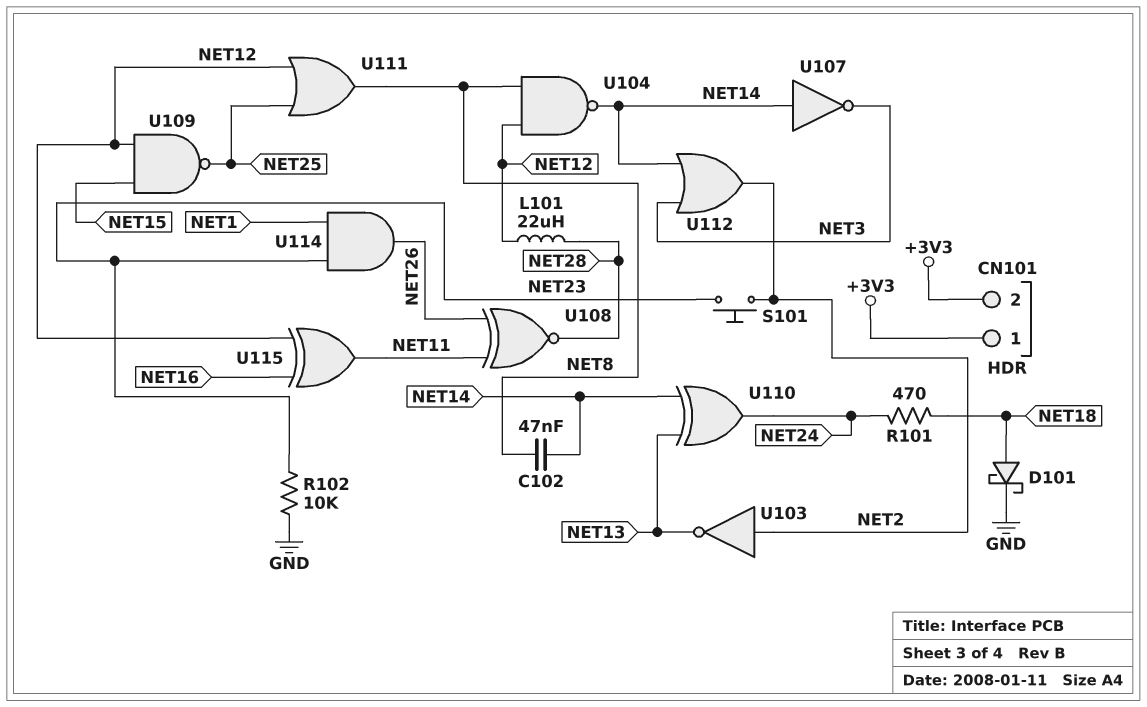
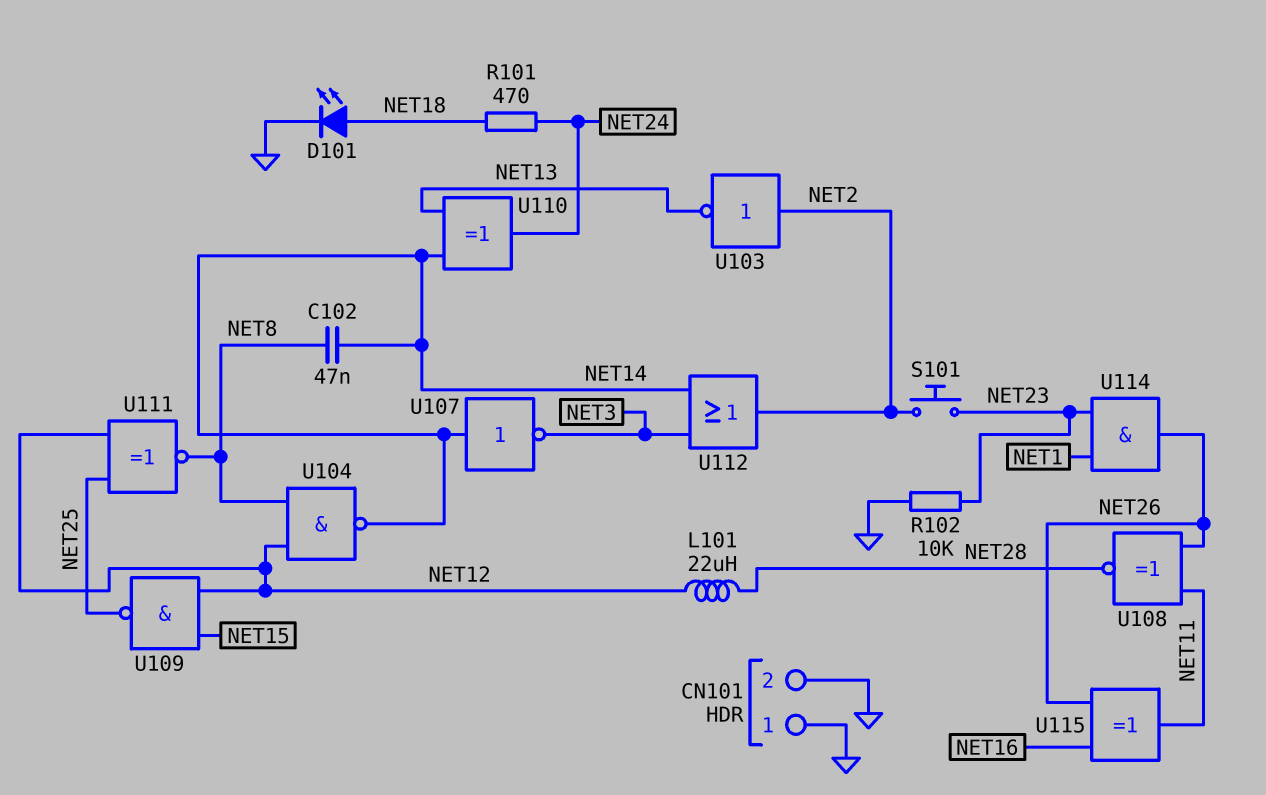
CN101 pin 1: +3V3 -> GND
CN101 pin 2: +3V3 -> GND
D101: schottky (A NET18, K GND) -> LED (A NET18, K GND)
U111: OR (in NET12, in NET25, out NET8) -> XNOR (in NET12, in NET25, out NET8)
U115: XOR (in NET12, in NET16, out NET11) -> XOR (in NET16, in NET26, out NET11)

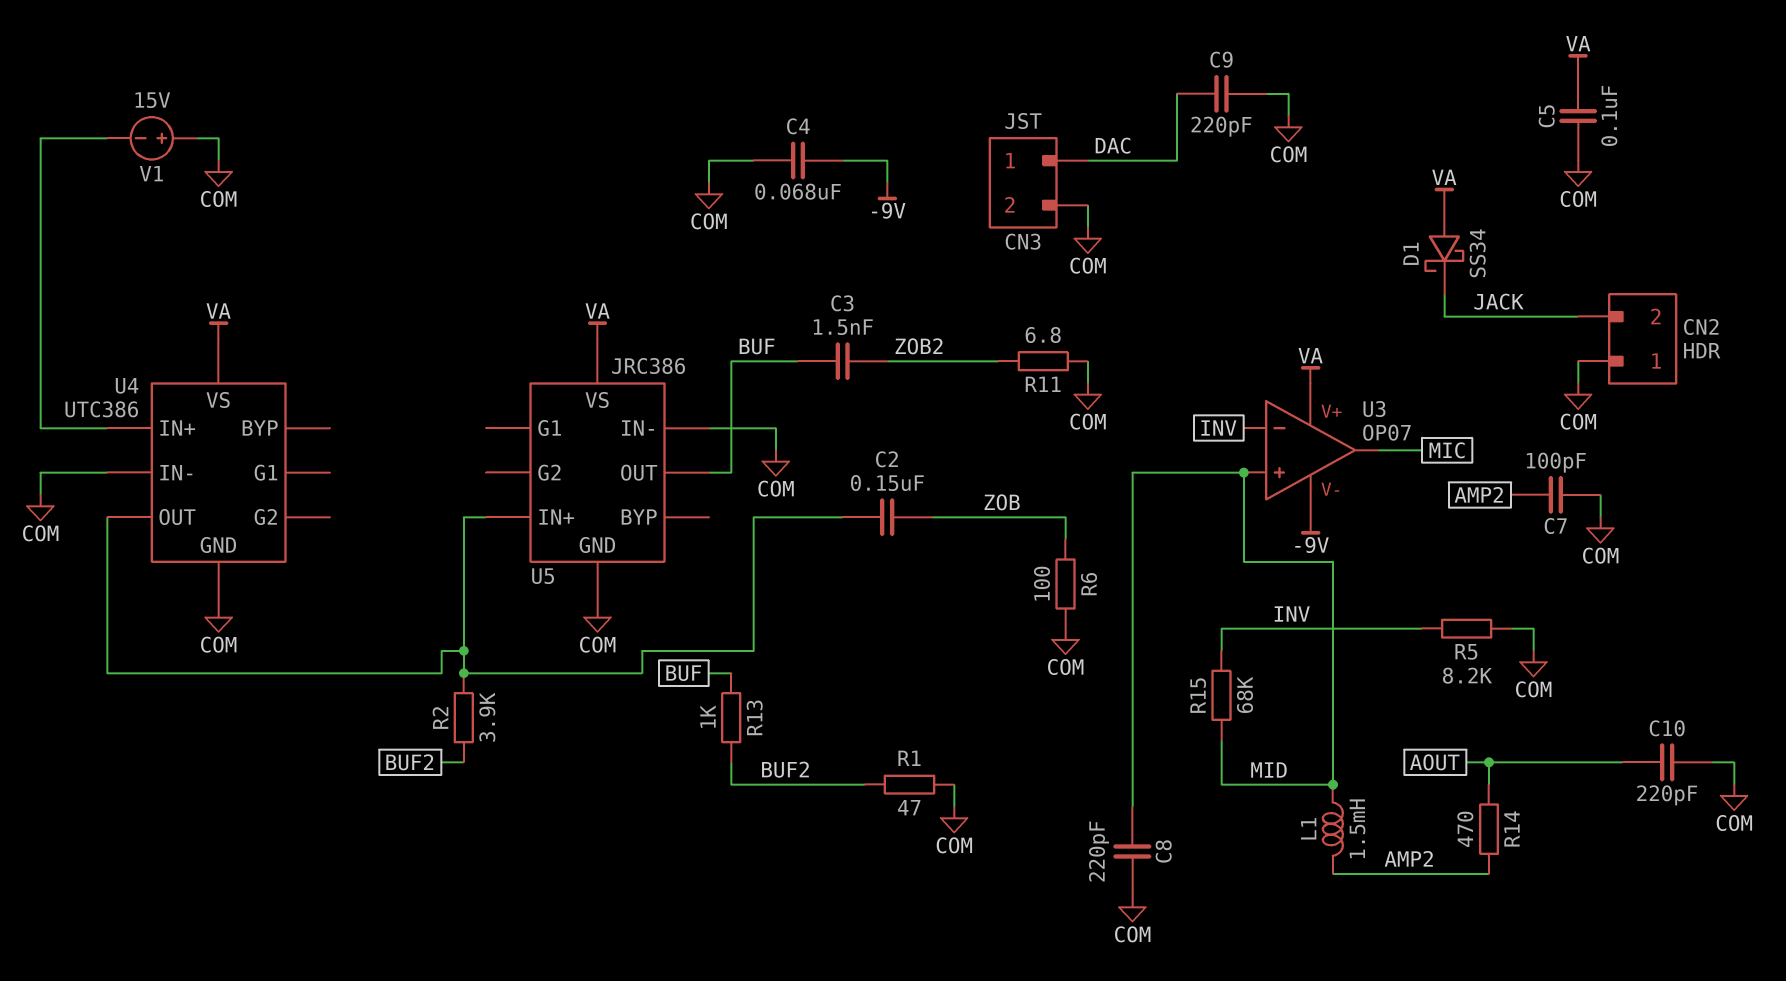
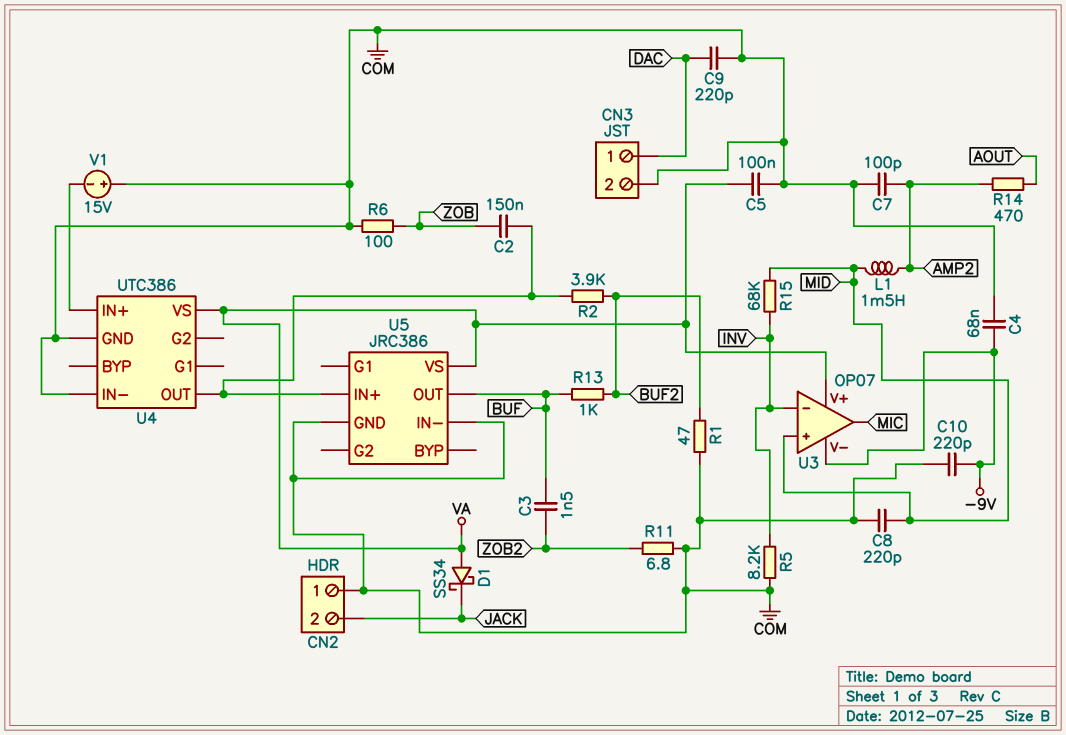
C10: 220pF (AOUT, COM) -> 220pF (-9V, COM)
============================================================
• _YOUR TASK_
In the listing, find the line with "CN101 pin 2: +3V3 -> GND" and retype exactly from there through the last line, both included, leaving the pictures out.

• _ANSWER FOR THE TASK_
CN101 pin 2: +3V3 -> GND
D101: schottky (A NET18, K GND) -> LED (A NET18, K GND)
U111: OR (in NET12, in NET25, out NET8) -> XNOR (in NET12, in NET25, out NET8)
U115: XOR (in NET12, in NET16, out NET11) -> XOR (in NET16, in NET26, out NET11)

C10: 220pF (AOUT, COM) -> 220pF (-9V, COM)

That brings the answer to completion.